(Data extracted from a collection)

___

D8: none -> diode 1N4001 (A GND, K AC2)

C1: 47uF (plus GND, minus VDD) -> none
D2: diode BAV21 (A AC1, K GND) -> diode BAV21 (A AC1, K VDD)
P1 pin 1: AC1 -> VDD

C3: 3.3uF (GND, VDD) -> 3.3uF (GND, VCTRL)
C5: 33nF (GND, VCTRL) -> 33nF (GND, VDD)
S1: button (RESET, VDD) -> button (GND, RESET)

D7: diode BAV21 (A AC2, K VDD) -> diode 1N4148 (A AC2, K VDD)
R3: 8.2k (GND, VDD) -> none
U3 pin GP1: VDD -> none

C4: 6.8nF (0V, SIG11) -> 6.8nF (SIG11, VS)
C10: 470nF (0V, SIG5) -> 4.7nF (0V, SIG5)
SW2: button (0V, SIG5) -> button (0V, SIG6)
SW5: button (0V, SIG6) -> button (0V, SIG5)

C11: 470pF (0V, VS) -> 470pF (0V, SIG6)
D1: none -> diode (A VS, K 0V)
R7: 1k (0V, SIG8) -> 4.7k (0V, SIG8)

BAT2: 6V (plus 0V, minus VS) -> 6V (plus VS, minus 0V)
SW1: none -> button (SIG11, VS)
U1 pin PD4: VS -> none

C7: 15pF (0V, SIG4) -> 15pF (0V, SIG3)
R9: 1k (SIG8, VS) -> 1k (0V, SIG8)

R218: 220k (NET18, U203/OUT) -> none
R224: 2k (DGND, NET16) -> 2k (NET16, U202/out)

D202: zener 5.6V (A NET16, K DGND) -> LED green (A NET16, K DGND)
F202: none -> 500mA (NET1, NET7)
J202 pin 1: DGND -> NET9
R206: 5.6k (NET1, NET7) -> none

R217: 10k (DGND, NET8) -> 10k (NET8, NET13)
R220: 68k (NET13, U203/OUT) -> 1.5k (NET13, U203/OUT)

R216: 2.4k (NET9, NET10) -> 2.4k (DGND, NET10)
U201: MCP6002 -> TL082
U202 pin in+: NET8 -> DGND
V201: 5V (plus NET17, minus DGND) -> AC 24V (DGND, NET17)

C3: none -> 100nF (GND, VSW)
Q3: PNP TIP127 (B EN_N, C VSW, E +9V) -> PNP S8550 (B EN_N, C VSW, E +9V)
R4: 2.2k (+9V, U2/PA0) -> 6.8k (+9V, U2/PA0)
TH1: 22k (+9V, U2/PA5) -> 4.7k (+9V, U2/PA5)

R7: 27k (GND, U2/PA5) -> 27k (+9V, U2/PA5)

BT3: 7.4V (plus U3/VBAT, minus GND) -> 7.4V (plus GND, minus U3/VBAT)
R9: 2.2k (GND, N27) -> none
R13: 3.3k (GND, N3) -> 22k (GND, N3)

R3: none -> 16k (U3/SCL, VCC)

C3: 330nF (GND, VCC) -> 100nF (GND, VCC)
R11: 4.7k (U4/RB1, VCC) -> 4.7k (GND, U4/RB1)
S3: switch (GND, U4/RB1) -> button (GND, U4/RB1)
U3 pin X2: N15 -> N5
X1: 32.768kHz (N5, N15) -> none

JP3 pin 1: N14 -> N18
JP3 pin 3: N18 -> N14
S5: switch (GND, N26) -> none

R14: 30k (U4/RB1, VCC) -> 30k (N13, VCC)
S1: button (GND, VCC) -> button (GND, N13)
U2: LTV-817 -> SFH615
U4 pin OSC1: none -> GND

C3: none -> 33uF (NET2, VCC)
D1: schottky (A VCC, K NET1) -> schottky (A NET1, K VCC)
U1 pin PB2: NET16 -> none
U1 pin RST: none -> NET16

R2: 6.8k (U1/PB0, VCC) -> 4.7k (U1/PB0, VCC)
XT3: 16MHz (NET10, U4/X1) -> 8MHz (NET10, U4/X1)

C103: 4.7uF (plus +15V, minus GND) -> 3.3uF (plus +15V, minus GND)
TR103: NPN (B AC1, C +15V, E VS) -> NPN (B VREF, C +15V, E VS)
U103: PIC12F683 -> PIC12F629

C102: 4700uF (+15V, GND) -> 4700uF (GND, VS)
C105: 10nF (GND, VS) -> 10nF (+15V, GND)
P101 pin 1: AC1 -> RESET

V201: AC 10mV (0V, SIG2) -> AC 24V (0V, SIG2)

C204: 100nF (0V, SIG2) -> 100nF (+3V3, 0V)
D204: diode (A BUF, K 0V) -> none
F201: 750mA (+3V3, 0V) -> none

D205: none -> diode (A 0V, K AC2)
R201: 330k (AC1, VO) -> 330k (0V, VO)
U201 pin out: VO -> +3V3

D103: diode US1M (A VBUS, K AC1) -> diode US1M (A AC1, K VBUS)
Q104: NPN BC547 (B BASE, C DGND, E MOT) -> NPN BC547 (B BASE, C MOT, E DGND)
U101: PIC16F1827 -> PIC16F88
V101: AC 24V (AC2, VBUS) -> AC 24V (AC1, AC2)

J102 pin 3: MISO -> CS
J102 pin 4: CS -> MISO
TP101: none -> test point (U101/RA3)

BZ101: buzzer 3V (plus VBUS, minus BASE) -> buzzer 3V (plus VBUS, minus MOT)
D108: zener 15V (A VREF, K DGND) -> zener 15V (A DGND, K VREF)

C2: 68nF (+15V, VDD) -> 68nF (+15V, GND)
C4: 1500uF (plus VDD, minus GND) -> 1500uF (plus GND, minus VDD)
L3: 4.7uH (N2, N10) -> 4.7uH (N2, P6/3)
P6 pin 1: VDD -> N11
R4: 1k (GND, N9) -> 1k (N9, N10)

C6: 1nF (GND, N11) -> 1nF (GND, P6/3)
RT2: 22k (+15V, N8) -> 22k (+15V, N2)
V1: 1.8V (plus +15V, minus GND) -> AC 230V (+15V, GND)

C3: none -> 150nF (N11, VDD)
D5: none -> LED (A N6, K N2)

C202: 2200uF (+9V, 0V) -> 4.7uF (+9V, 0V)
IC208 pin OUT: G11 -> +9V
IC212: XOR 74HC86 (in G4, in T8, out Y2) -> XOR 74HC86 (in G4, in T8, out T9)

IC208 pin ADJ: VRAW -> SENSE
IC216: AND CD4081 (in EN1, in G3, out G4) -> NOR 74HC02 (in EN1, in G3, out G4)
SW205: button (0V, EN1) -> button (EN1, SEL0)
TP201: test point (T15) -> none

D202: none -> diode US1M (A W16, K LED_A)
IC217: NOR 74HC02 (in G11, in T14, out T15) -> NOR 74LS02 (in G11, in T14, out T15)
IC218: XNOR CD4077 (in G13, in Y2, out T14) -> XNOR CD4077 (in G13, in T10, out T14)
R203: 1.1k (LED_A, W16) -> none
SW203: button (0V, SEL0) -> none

___

## TASK DIRECTIONS
In the entries above, find the line with "R9: 2.2k (GND, N27) -> none" and the line with "D205: none -> diode (A 0V, K AC2)", then restate word for word both of them and every line between, with nothing more.

## SOLUTION
R9: 2.2k (GND, N27) -> none
R13: 3.3k (GND, N3) -> 22k (GND, N3)

R3: none -> 16k (U3/SCL, VCC)

C3: 330nF (GND, VCC) -> 100nF (GND, VCC)
R11: 4.7k (U4/RB1, VCC) -> 4.7k (GND, U4/RB1)
S3: switch (GND, U4/RB1) -> button (GND, U4/RB1)
U3 pin X2: N15 -> N5
X1: 32.768kHz (N5, N15) -> none

JP3 pin 1: N14 -> N18
JP3 pin 3: N18 -> N14
S5: switch (GND, N26) -> none

R14: 30k (U4/RB1, VCC) -> 30k (N13, VCC)
S1: button (GND, VCC) -> button (GND, N13)
U2: LTV-817 -> SFH615
U4 pin OSC1: none -> GND

C3: none -> 33uF (NET2, VCC)
D1: schottky (A VCC, K NET1) -> schottky (A NET1, K VCC)
U1 pin PB2: NET16 -> none
U1 pin RST: none -> NET16

R2: 6.8k (U1/PB0, VCC) -> 4.7k (U1/PB0, VCC)
XT3: 16MHz (NET10, U4/X1) -> 8MHz (NET10, U4/X1)

C103: 4.7uF (plus +15V, minus GND) -> 3.3uF (plus +15V, minus GND)
TR103: NPN (B AC1, C +15V, E VS) -> NPN (B VREF, C +15V, E VS)
U103: PIC12F683 -> PIC12F629

C102: 4700uF (+15V, GND) -> 4700uF (GND, VS)
C105: 10nF (GND, VS) -> 10nF (+15V, GND)
P101 pin 1: AC1 -> RESET

V201: AC 10mV (0V, SIG2) -> AC 24V (0V, SIG2)

C204: 100nF (0V, SIG2) -> 100nF (+3V3, 0V)
D204: diode (A BUF, K 0V) -> none
F201: 750mA (+3V3, 0V) -> none

D205: none -> diode (A 0V, K AC2)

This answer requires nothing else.